--- EXCERPTED RECORDS Enclosed Below ---

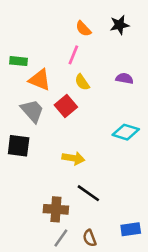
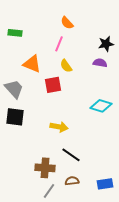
black star: (119, 25) -> (106, 44), moved
green rectangle: (19, 61) -> (15, 33), moved
red square: (66, 106) -> (53, 85), turned 30
gray trapezoid: (32, 111) -> (14, 89), moved
brown semicircle: (90, 238) -> (72, 181), moved, turned 104

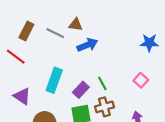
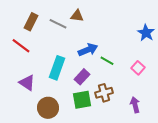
blue star: (149, 43) -> (146, 33), turned 30
blue arrow: (87, 45) -> (88, 50), moved
green line: (102, 83) -> (107, 61), moved, turned -32

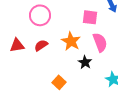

--- End of Enclosed EXCERPTED RECORDS ---

* YOUR GOAL *
Only the lines from the one containing "gray trapezoid: (32, 111) -> (14, 89), moved" through the last line of the entries above, both included, belong in the answer, written out exactly; pictures do not.

* SOLUTION TO THIS TASK *
gray trapezoid: (32, 111) -> (14, 89), moved
brown semicircle: (90, 238) -> (72, 181), moved, turned 104

blue star: (149, 43) -> (146, 33), turned 30
blue arrow: (87, 45) -> (88, 50), moved
green line: (102, 83) -> (107, 61), moved, turned -32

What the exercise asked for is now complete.